BRIEF:
Please count how many lines of the data include the word "eraser". Give only that number in reply.

INFORMATION SUPPLIED below:

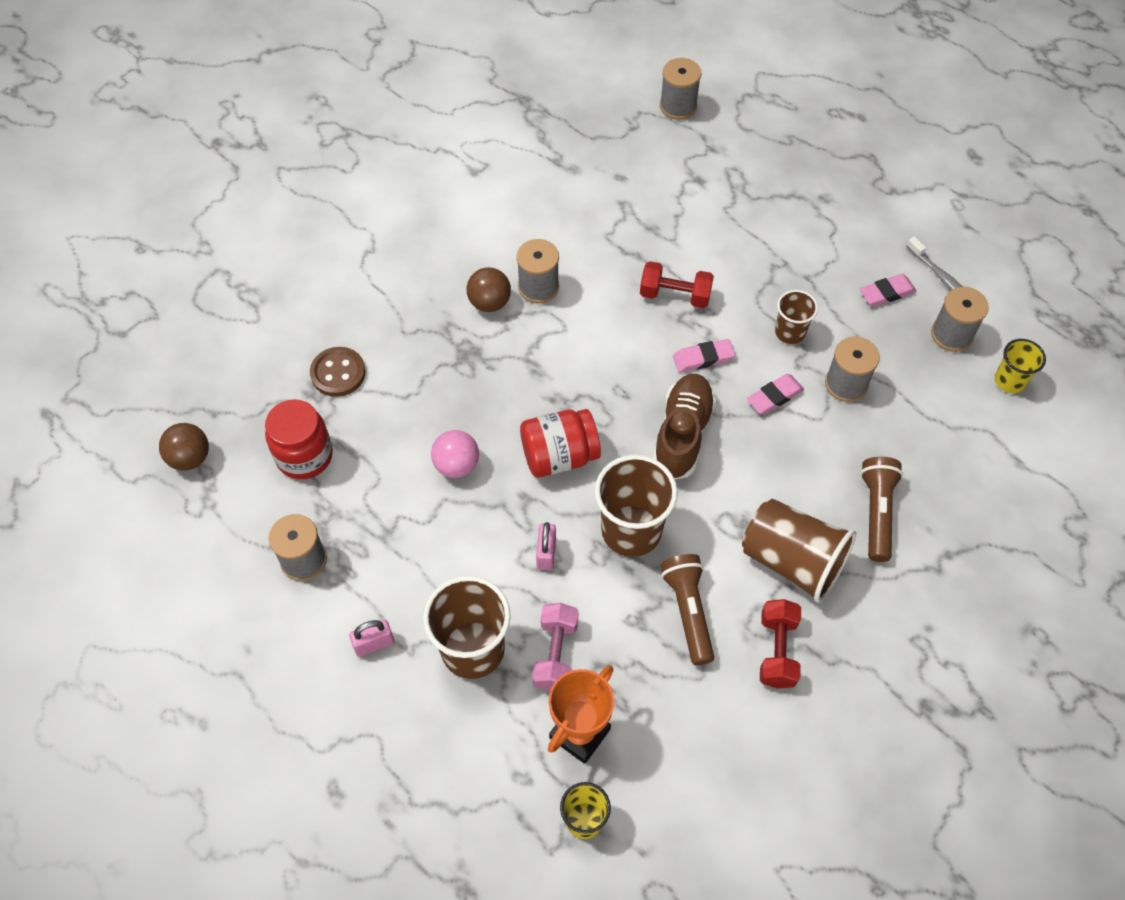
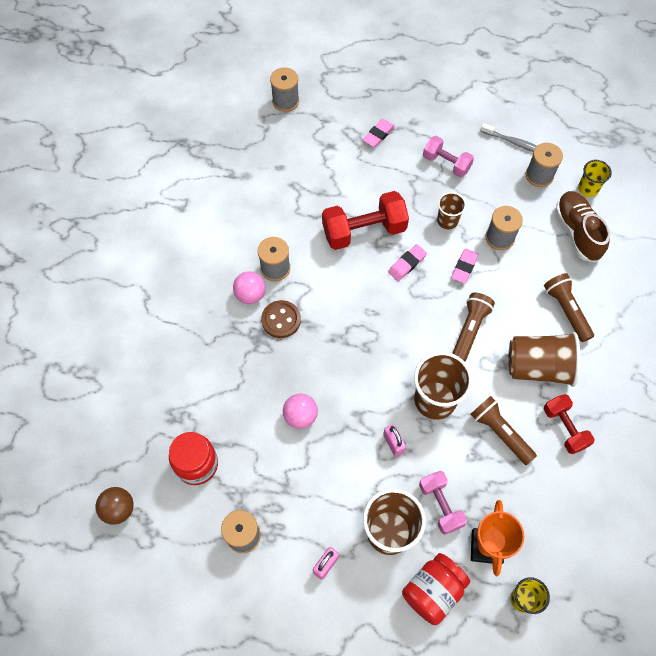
camera: 30 degrees left, 5 degrees up
(338, 373) = (181, 395): brown button -> brown button (281, 320)
(489, 302) = (250, 295): brown ball -> pink ball
(559, 456) = (361, 375): red jar -> red jar (433, 591)
(675, 295) = (364, 231): red dumbbell -> red dumbbell, size x1.62
(682, 434) = (425, 320): brown shoe -> brown shoe (577, 232)
(731, 472) = (470, 330): none -> brown flashlight
(834, 265) = (446, 163): none -> pink dumbbell
(886, 293) = (487, 167): pink eraser -> pink eraser (378, 135)

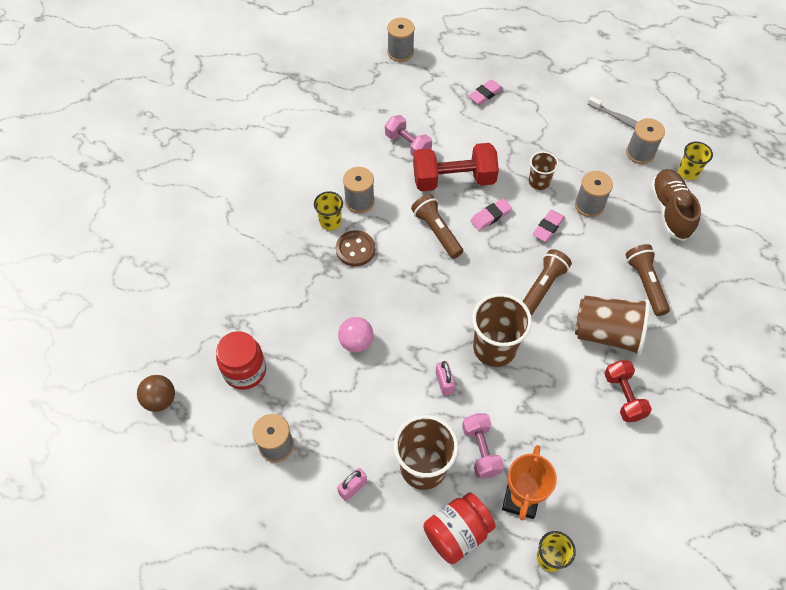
camera: 10 degrees right, 5 degrees down
(250, 295) = (330, 222): pink ball -> yellow cup
(446, 163) = (548, 129): pink dumbbell -> pink dumbbell (408, 144)
(500, 432) = (555, 390): brown flashlight -> brown flashlight (437, 231)

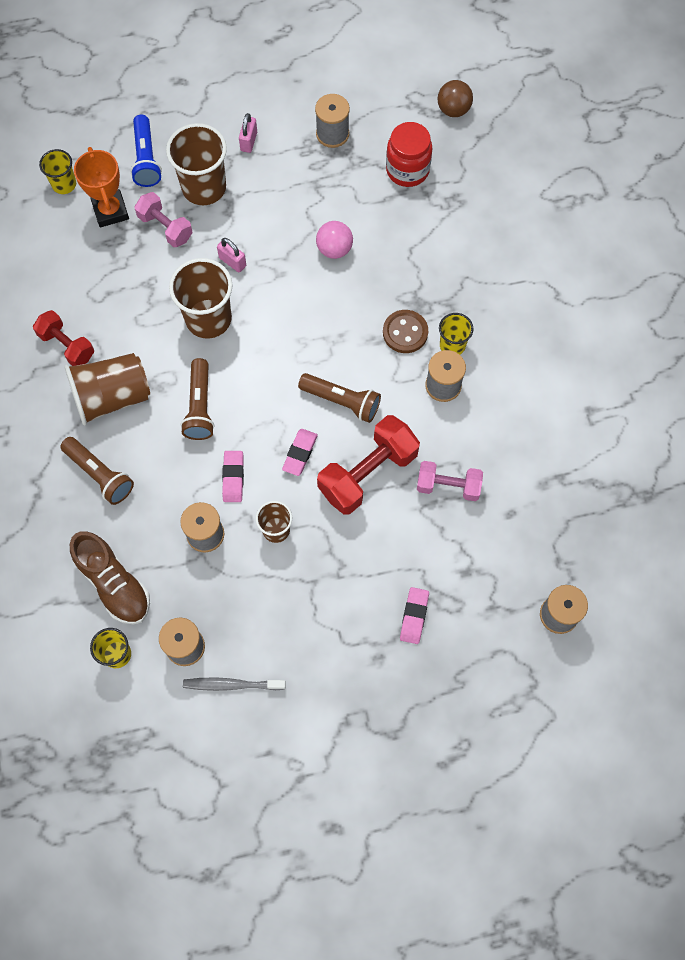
camera: 145 degrees right, 10 degrees up
(457, 533) = (146, 159): red jar -> blue flashlight

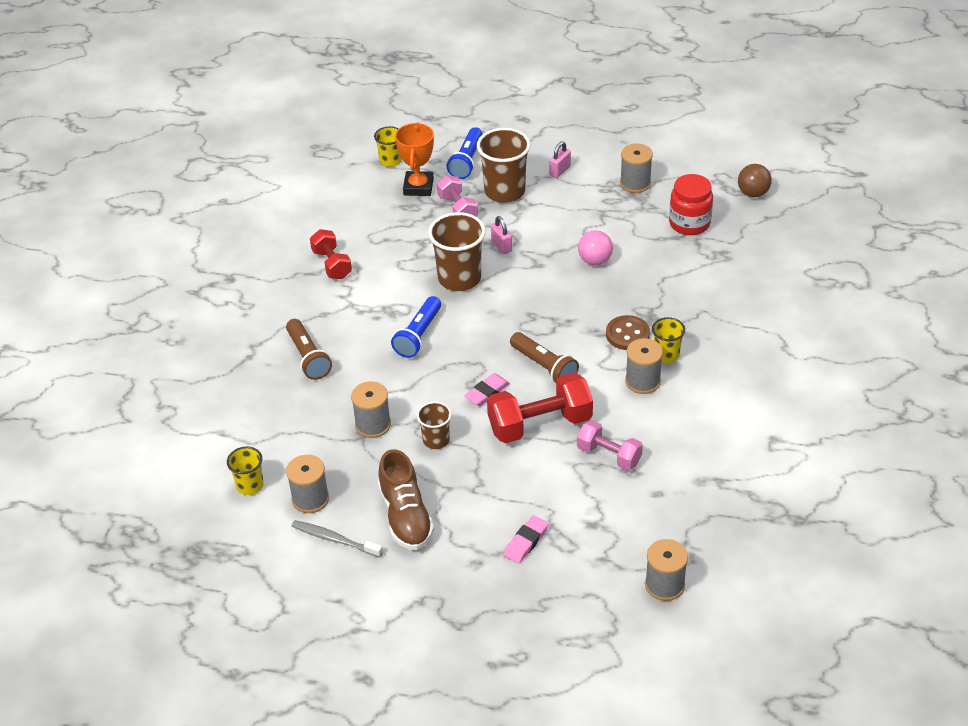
camera: 25 degrees right, 25 degrees down
(112, 397) = (349, 308): brown cup -> none
(114, 583) = (276, 435): brown shoe -> brown shoe (405, 516)
(200, 406) = (418, 335): brown flashlight -> blue flashlight
(233, 478) = (419, 392): pink eraser -> none

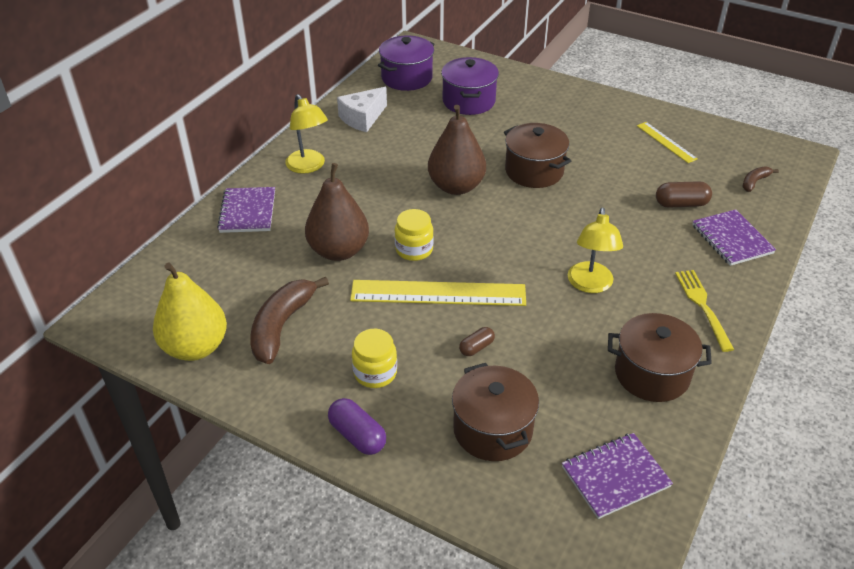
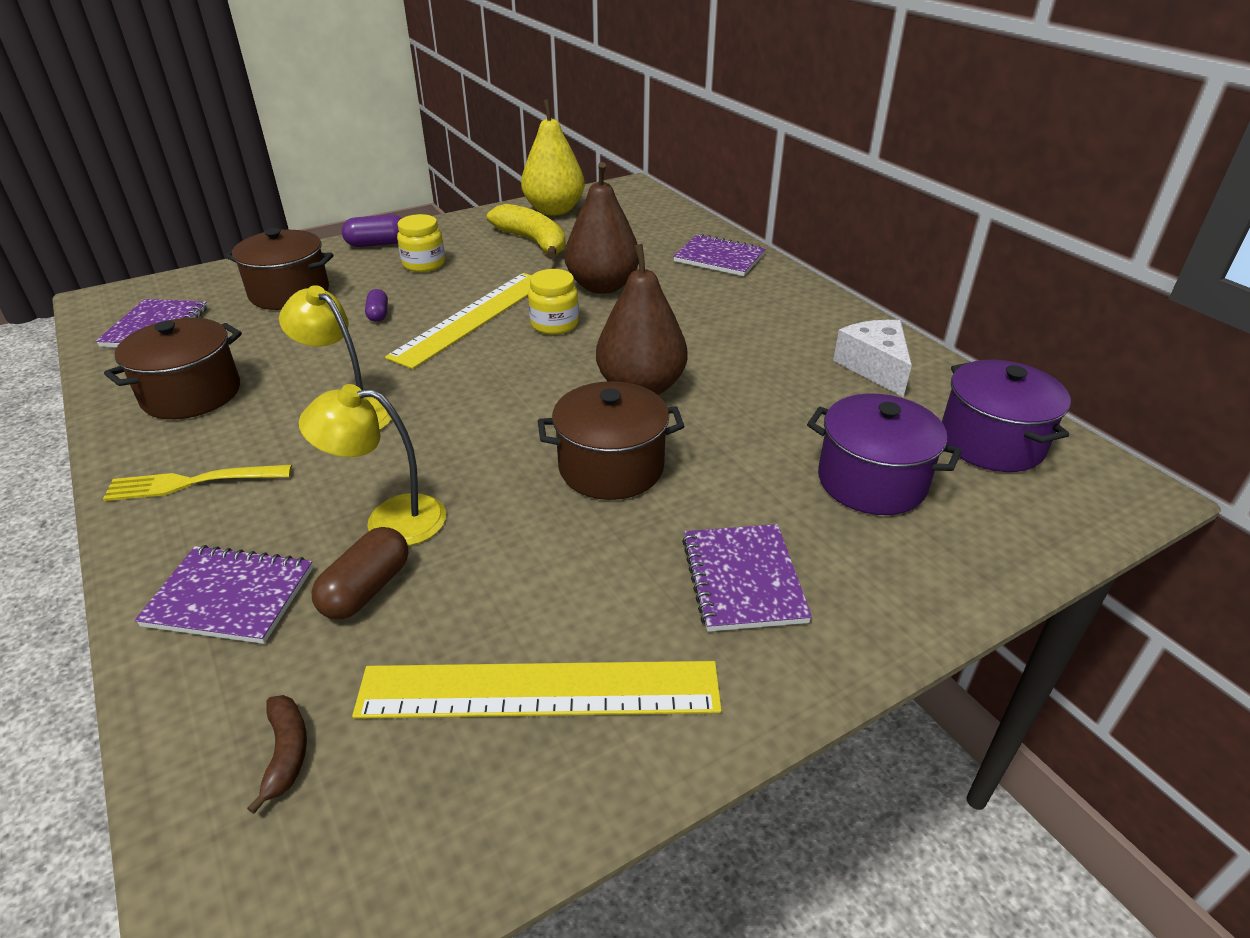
camera: 120 degrees right, 5 degrees down
(282, 326) = (533, 242): brown banana -> yellow banana
(308, 166) = (778, 304): yellow lamp -> yellow lamp (389, 520)
(476, 347) = (378, 314): brown capsule -> purple capsule
(564, 116) = (743, 579): none -> purple notebook
(666, 142) = (539, 690): yellow ruler -> yellow ruler, size x1.90
(702, 306) = (192, 482): yellow fork -> yellow fork turned 150 degrees clockwise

End of INFORMATION SUPPLIED.

ANSWER TO THIS PROBLEM:
2